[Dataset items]

******************************

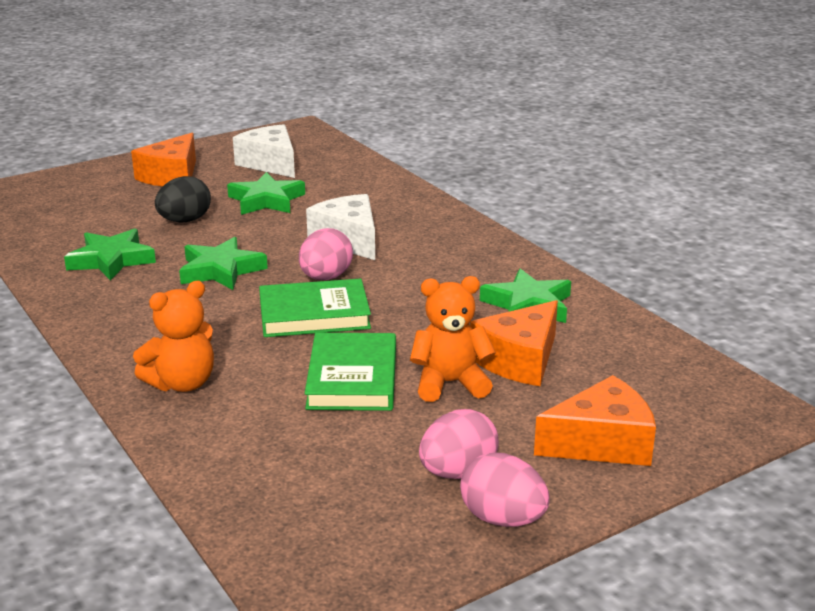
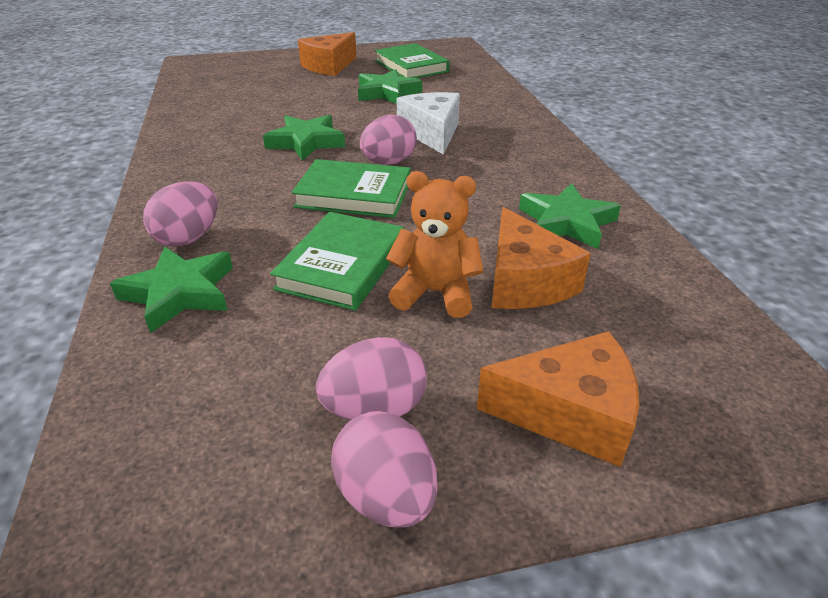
camera: 20 degrees right, 10 degrees up
(111, 260) = (230, 121): green star -> green star (180, 293)
(182, 383) = (188, 238): orange teddy bear -> pink egg
(185, 221) = (311, 99): black egg -> none
(270, 164) = (411, 66): white cheese -> green book
(519, 360) = (525, 282): orange cheese -> orange cheese turned 75 degrees counterclockwise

******************************

## YOUR ASSIGNMENT
Set down a word-for-word copy of the records, dropping any picture.

## ANSWER SECTION
camera: 20 degrees right, 10 degrees up
(111, 260) = (230, 121): green star -> green star (180, 293)
(182, 383) = (188, 238): orange teddy bear -> pink egg
(185, 221) = (311, 99): black egg -> none
(270, 164) = (411, 66): white cheese -> green book
(519, 360) = (525, 282): orange cheese -> orange cheese turned 75 degrees counterclockwise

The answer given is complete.